EXERCISE BRIEF: Starting at the line that contains "D115: LED blue", output each line through the end of the data exactly, and nothing more.

Itemized modification records:
*** Begin section ***

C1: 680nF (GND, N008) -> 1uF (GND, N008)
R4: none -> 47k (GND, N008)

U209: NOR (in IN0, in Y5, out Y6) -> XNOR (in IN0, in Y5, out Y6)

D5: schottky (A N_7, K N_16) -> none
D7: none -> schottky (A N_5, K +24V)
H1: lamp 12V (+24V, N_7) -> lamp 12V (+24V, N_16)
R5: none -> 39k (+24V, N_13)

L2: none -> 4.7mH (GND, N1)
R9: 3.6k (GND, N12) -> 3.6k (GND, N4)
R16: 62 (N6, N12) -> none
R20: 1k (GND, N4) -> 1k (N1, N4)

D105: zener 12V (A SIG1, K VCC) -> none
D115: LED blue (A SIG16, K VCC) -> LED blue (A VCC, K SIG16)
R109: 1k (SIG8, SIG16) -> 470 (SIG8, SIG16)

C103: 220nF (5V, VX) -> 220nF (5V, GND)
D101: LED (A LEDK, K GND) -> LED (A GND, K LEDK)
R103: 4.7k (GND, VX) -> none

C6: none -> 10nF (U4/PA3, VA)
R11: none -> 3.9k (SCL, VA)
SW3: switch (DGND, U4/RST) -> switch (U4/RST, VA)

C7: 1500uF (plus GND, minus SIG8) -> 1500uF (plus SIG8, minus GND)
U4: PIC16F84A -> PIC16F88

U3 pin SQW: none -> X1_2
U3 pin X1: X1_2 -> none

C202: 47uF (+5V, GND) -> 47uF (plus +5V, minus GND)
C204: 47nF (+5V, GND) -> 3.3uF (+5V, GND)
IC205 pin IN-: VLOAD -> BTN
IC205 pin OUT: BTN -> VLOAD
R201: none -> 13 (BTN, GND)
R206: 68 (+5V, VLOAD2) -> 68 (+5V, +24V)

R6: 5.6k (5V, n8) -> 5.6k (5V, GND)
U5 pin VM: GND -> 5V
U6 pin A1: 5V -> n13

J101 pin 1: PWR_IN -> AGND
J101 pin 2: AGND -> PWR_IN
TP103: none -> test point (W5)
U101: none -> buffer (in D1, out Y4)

*** End section ***

THE ANSWER:
D115: LED blue (A SIG16, K VCC) -> LED blue (A VCC, K SIG16)
R109: 1k (SIG8, SIG16) -> 470 (SIG8, SIG16)

C103: 220nF (5V, VX) -> 220nF (5V, GND)
D101: LED (A LEDK, K GND) -> LED (A GND, K LEDK)
R103: 4.7k (GND, VX) -> none

C6: none -> 10nF (U4/PA3, VA)
R11: none -> 3.9k (SCL, VA)
SW3: switch (DGND, U4/RST) -> switch (U4/RST, VA)

C7: 1500uF (plus GND, minus SIG8) -> 1500uF (plus SIG8, minus GND)
U4: PIC16F84A -> PIC16F88

U3 pin SQW: none -> X1_2
U3 pin X1: X1_2 -> none

C202: 47uF (+5V, GND) -> 47uF (plus +5V, minus GND)
C204: 47nF (+5V, GND) -> 3.3uF (+5V, GND)
IC205 pin IN-: VLOAD -> BTN
IC205 pin OUT: BTN -> VLOAD
R201: none -> 13 (BTN, GND)
R206: 68 (+5V, VLOAD2) -> 68 (+5V, +24V)

R6: 5.6k (5V, n8) -> 5.6k (5V, GND)
U5 pin VM: GND -> 5V
U6 pin A1: 5V -> n13

J101 pin 1: PWR_IN -> AGND
J101 pin 2: AGND -> PWR_IN
TP103: none -> test point (W5)
U101: none -> buffer (in D1, out Y4)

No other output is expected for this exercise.